What you should do: Give the number of lines that contain the string "this", and nothing else.

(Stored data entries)
▼

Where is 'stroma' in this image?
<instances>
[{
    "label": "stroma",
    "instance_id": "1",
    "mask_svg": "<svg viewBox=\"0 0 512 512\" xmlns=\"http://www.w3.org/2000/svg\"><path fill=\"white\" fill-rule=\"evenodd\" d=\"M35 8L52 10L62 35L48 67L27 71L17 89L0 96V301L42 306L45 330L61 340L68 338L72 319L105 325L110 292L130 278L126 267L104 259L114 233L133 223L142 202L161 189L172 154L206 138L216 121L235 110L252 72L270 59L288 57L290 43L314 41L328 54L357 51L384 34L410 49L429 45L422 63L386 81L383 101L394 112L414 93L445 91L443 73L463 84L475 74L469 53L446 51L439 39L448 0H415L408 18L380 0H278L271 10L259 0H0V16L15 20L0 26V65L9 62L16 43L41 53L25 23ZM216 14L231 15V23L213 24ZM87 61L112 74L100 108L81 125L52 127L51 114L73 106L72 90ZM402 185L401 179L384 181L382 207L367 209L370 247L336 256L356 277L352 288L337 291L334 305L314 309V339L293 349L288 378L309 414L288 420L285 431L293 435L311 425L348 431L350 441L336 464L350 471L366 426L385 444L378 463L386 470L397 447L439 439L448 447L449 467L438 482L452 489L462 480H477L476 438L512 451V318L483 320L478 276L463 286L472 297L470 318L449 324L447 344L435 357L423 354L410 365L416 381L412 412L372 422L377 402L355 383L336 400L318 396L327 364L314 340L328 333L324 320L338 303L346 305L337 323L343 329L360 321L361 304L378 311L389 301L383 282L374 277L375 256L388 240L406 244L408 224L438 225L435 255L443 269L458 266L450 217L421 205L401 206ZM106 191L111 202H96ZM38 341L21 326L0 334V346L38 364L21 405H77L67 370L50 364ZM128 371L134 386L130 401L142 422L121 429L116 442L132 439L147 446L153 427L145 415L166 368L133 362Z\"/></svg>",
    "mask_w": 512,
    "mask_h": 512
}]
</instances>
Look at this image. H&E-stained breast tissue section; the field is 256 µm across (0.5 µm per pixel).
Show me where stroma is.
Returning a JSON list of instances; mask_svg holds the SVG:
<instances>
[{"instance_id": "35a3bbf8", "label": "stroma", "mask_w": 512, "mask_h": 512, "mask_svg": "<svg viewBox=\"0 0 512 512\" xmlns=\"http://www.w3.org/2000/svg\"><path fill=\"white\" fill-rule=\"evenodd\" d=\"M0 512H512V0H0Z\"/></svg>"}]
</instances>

▲

Reply to the exercise: 2